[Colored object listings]
◆ ◆ ◆ ◆ ◆ ◆ ◆

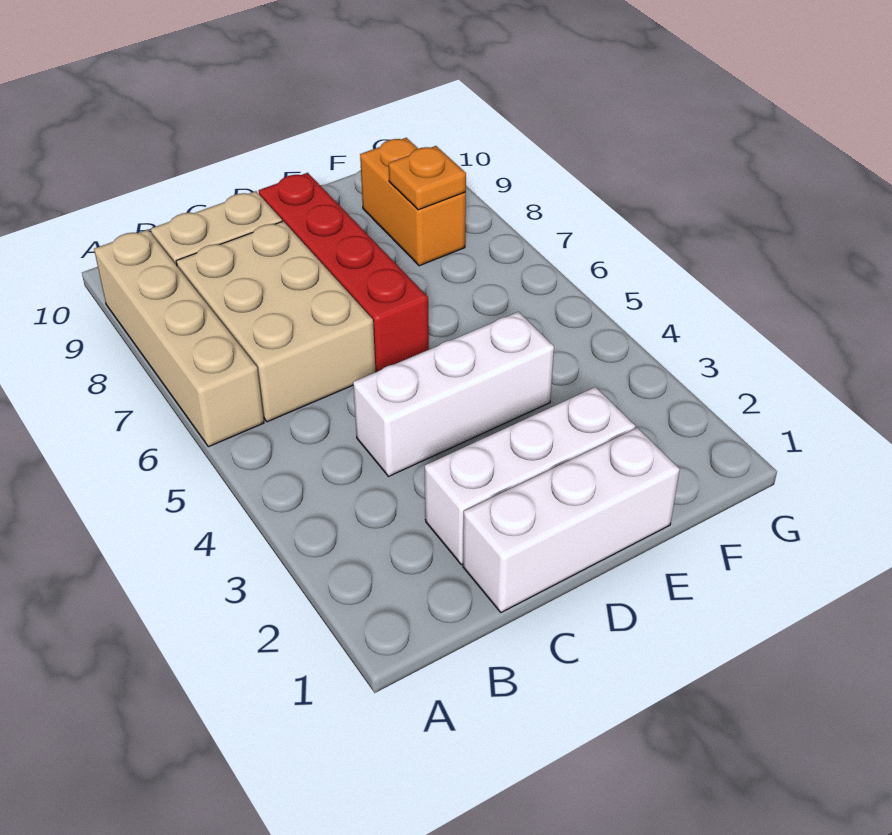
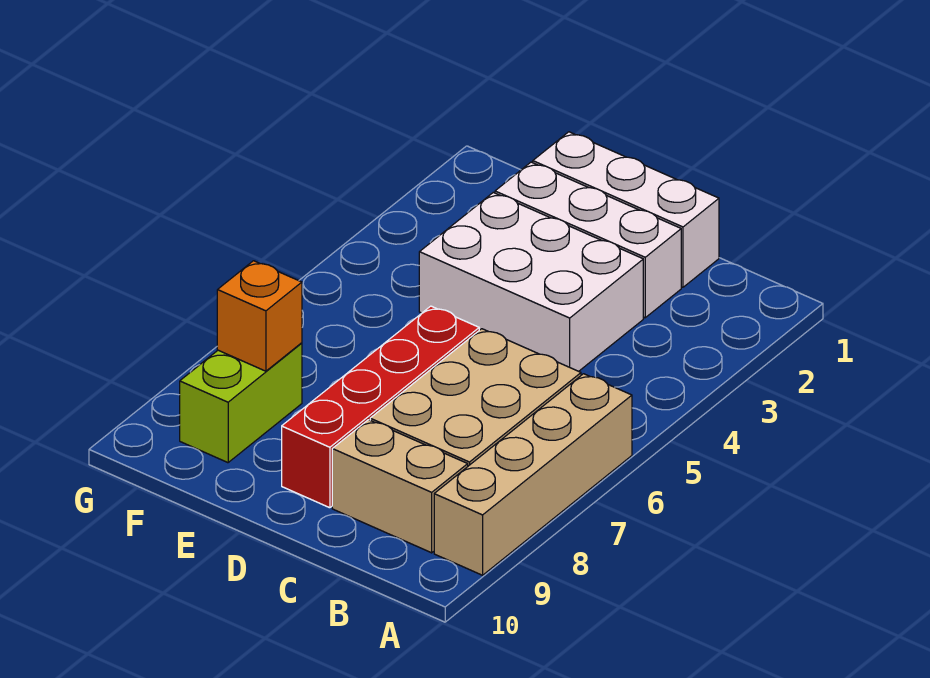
white brick C4:E4 level 1 -> white brick C3:E4 level 1
orange brick F8:F9 level 1 -> lime brick F8:F9 level 1
orange plate F8 level 2 -> orange brick F8 level 2

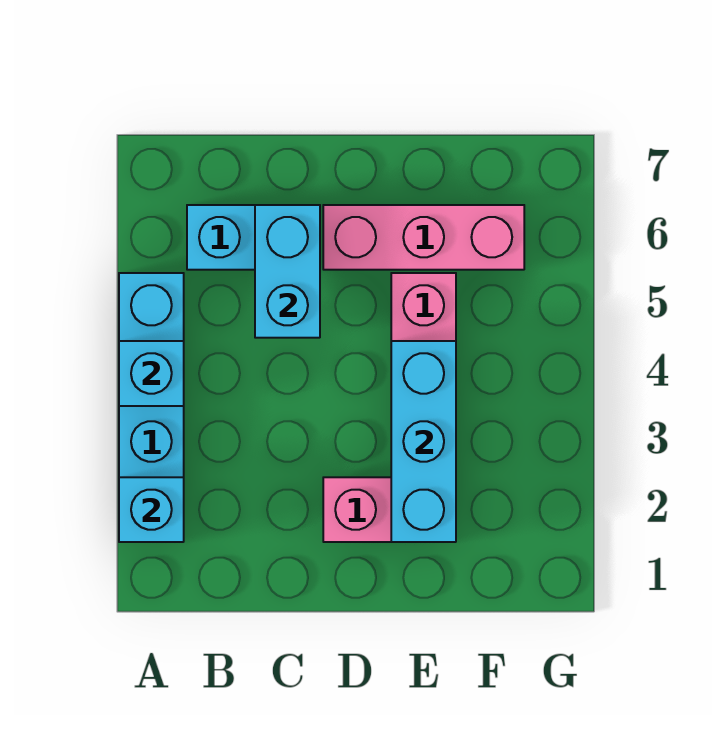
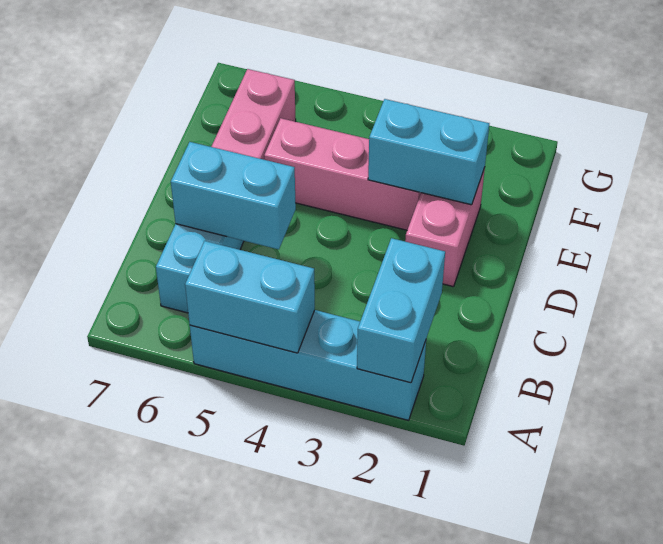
cyan brick A2 level 2 -> cyan brick A2:B2 level 2
cyan brick A4 level 2 -> cyan brick A4:A5 level 2
cyan brick E2:E4 level 2 -> cyan brick E2:E3 level 2

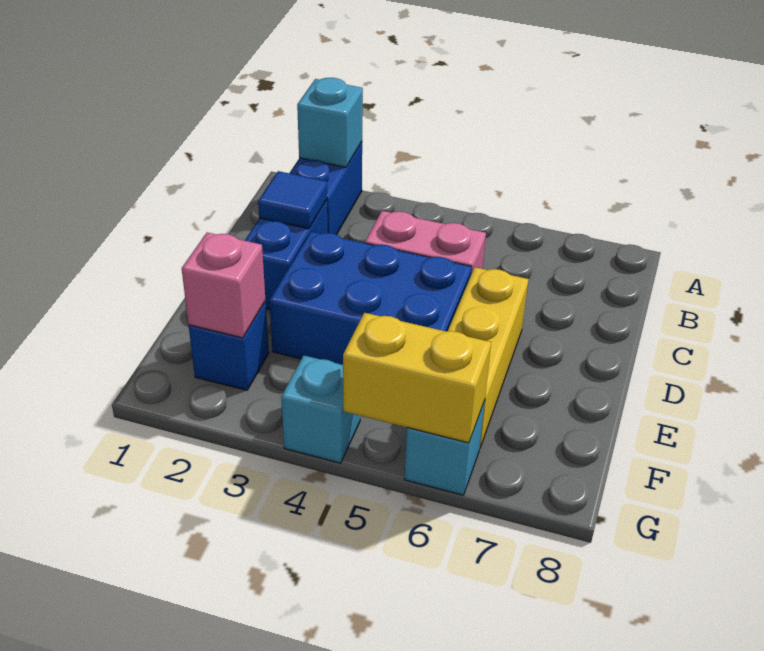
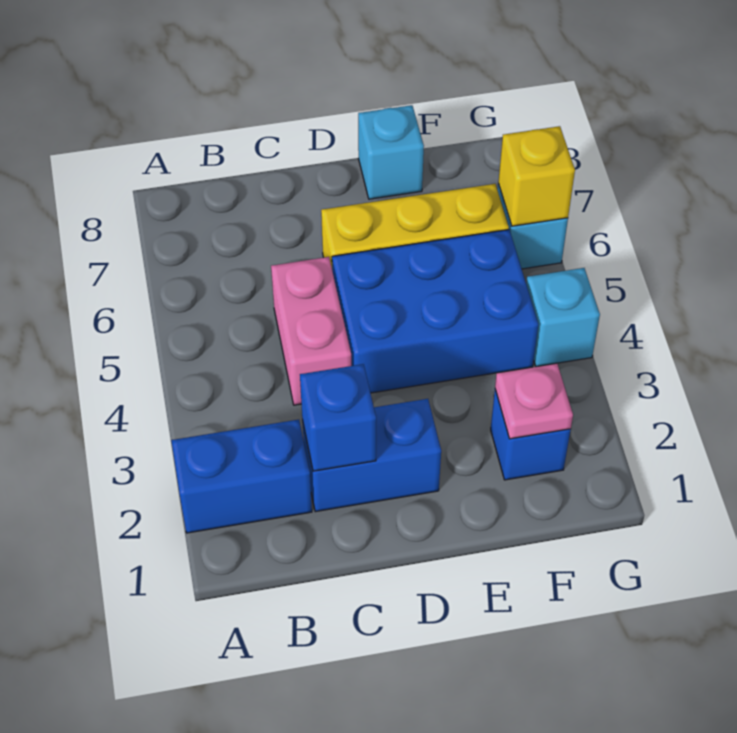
cyan brick A2 level 2 -> cyan brick E8 level 1
blue tile C2 level 2 -> blue brick C2 level 2
blue brick D3:E5 level 1 -> blue brick D4:F5 level 1
pink brick F2 level 2 -> pink plate F2 level 2
yellow brick G5:G6 level 2 -> yellow brick G6 level 2

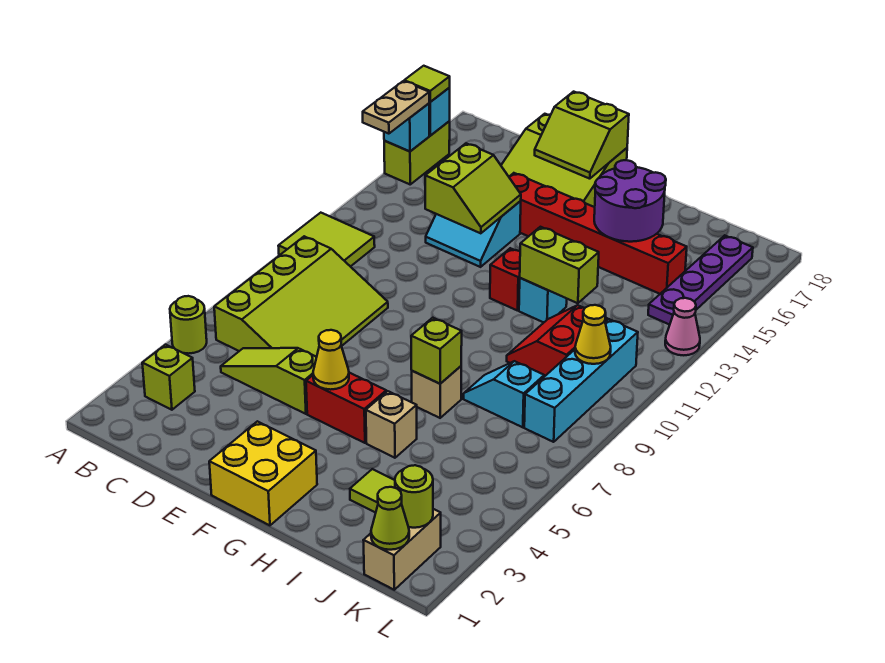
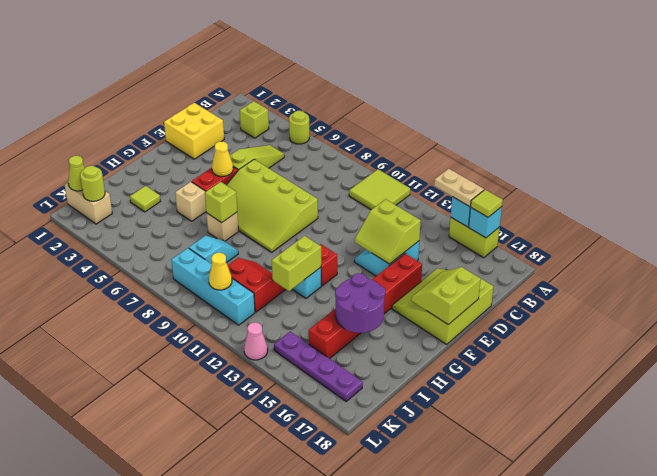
lime slope B6:D9 level 1 top B -> lime slope E6:G9 level 1 top E
yellow brick F1:G2 level 1 -> yellow brick D1:E2 level 1

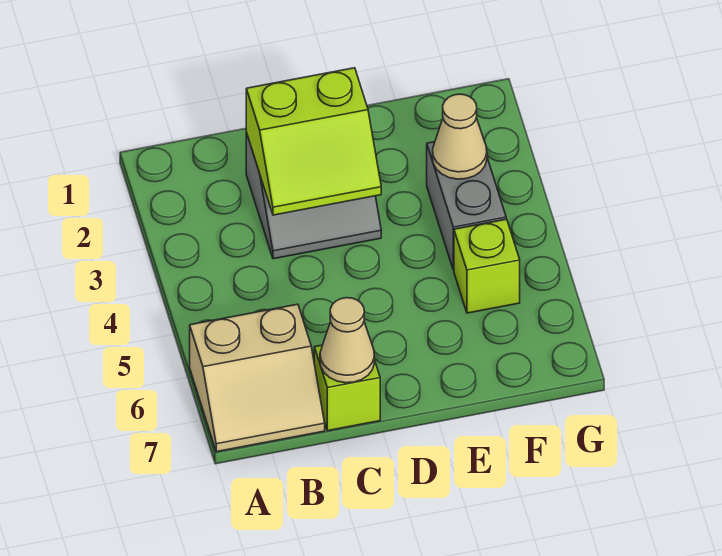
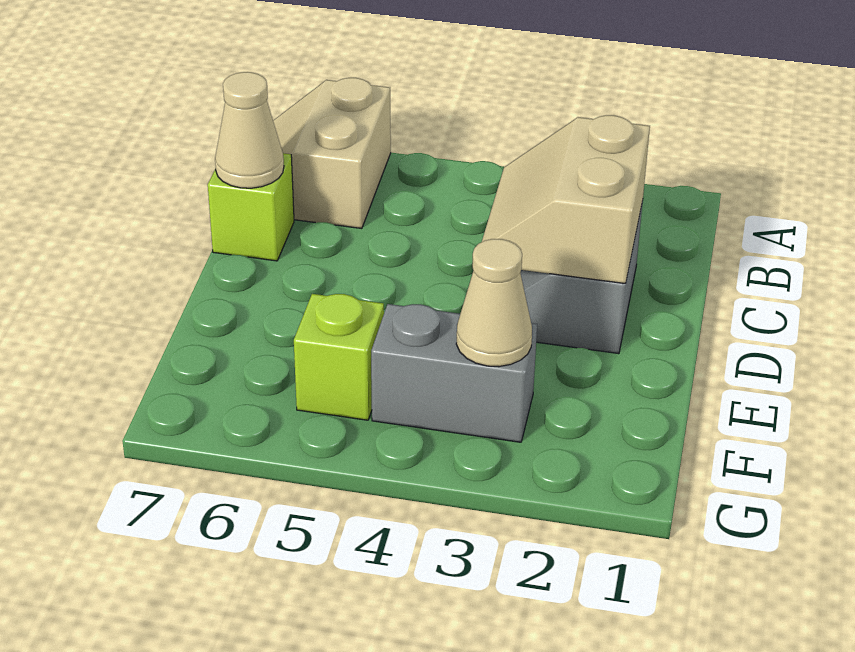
lime slope C2:D3 level 2 top 2 -> tan slope C2:D3 level 2 top 2

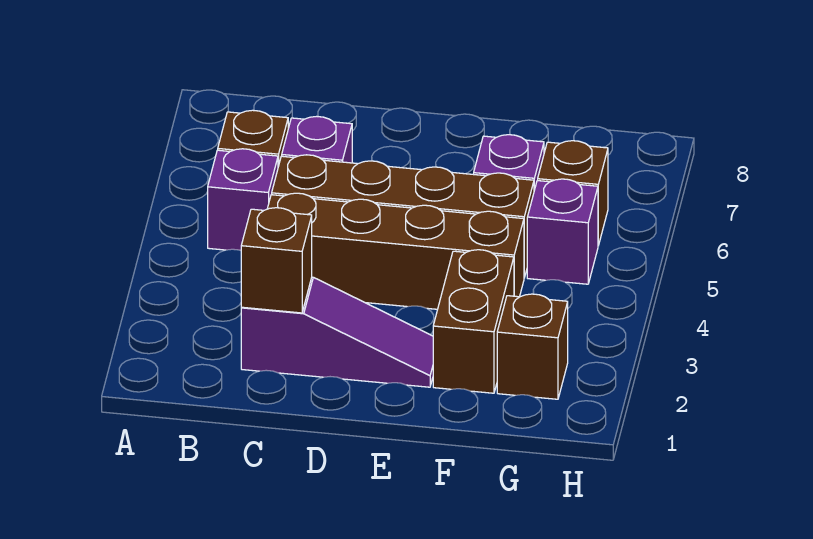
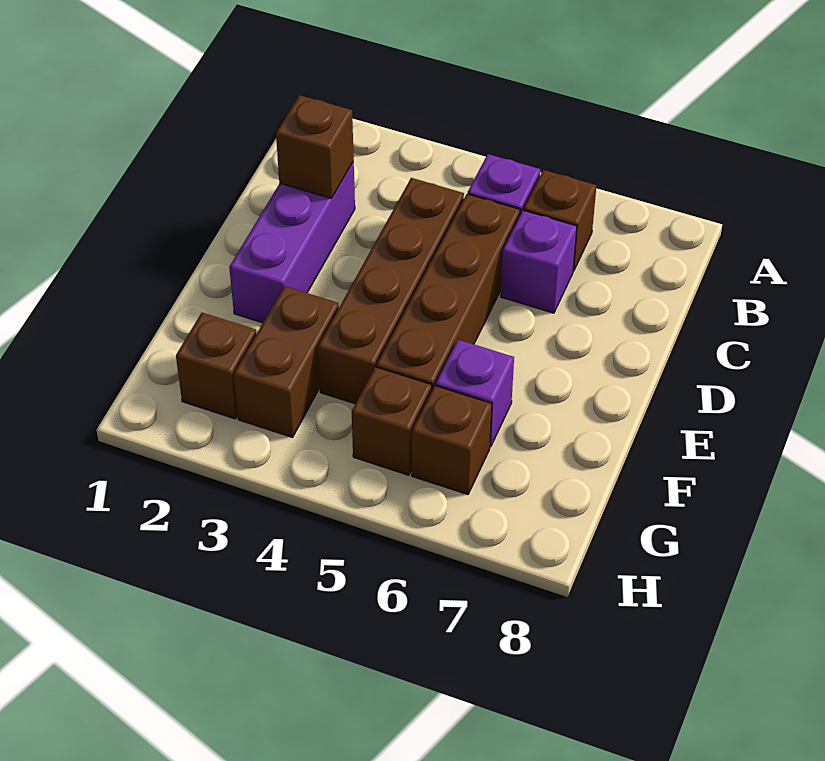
purple slope C2:E2 level 1 top C -> purple brick C2:E2 level 1
brown brick F2:F3 level 1 -> brown brick F3:G3 level 1
purple brick G5 level 1 -> brown brick G5 level 1

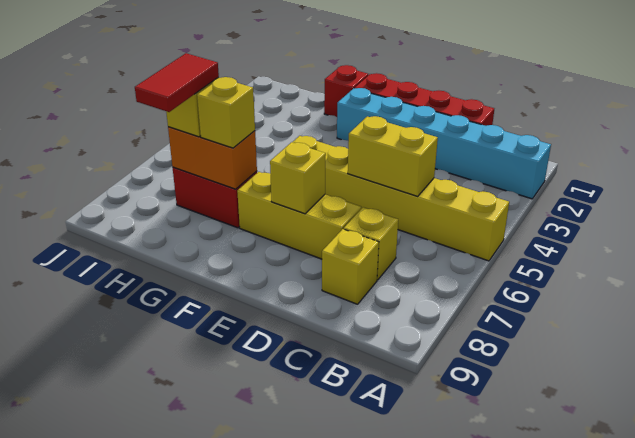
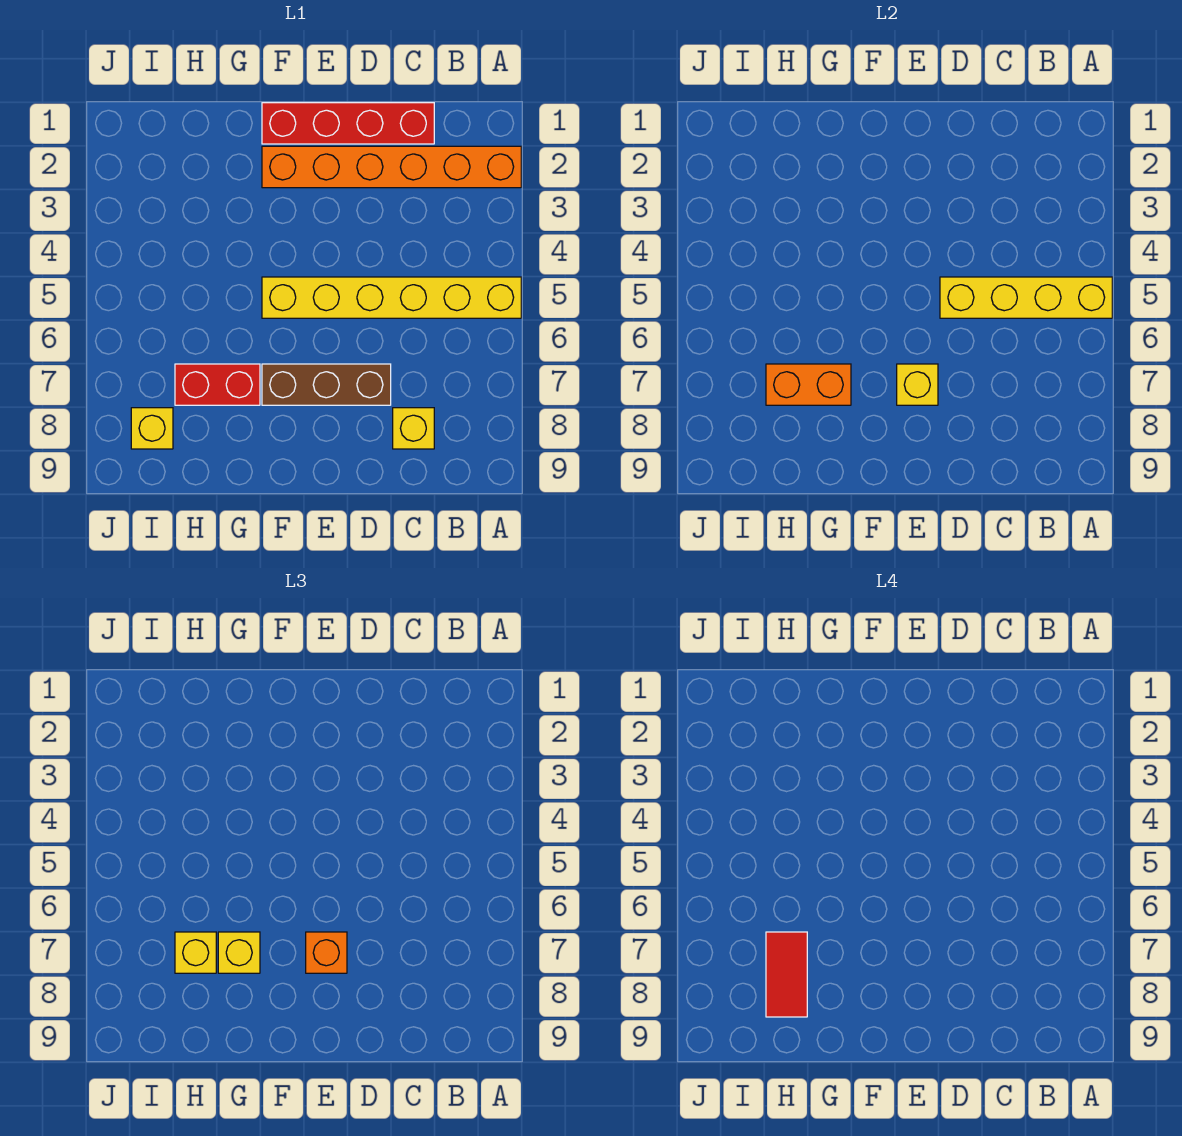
cyan brick A2:F2 level 1 -> orange brick A2:F2 level 1
yellow brick C5:D5 level 2 -> yellow brick A5:D5 level 2
yellow brick C7 level 1 -> yellow brick I8 level 1
yellow brick D7:F7 level 1 -> brown brick D7:F7 level 1
none -> orange brick E7 level 3
red brick G1 level 1 -> none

◆ ◆ ◆ ◆ ◆ ◆ ◆

### [YOUR GOAL]
Look through the entries, and return every line that the word "orange" appears in.

### [WRITTEN ANSWER]
orange brick F8:F9 level 1 -> lime brick F8:F9 level 1
orange plate F8 level 2 -> orange brick F8 level 2
cyan brick A2:F2 level 1 -> orange brick A2:F2 level 1
none -> orange brick E7 level 3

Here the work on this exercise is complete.